Reproduce the entire listing word for word.

##########

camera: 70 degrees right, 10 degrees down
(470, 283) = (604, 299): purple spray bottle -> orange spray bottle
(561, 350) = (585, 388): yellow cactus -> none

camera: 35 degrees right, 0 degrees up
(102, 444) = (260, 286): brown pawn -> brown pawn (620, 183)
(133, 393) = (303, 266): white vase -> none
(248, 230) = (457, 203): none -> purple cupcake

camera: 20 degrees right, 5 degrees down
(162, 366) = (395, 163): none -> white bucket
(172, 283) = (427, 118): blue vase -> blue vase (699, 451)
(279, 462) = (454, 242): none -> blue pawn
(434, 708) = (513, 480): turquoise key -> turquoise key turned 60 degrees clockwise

##########

> **SOLUTION BELOW**
camera: 70 degrees right, 10 degrees down
(470, 283) = (604, 299): purple spray bottle -> orange spray bottle
(561, 350) = (585, 388): yellow cactus -> none

camera: 35 degrees right, 0 degrees up
(102, 444) = (260, 286): brown pawn -> brown pawn (620, 183)
(133, 393) = (303, 266): white vase -> none
(248, 230) = (457, 203): none -> purple cupcake

camera: 20 degrees right, 5 degrees down
(162, 366) = (395, 163): none -> white bucket
(172, 283) = (427, 118): blue vase -> blue vase (699, 451)
(279, 462) = (454, 242): none -> blue pawn
(434, 708) = (513, 480): turquoise key -> turquoise key turned 60 degrees clockwise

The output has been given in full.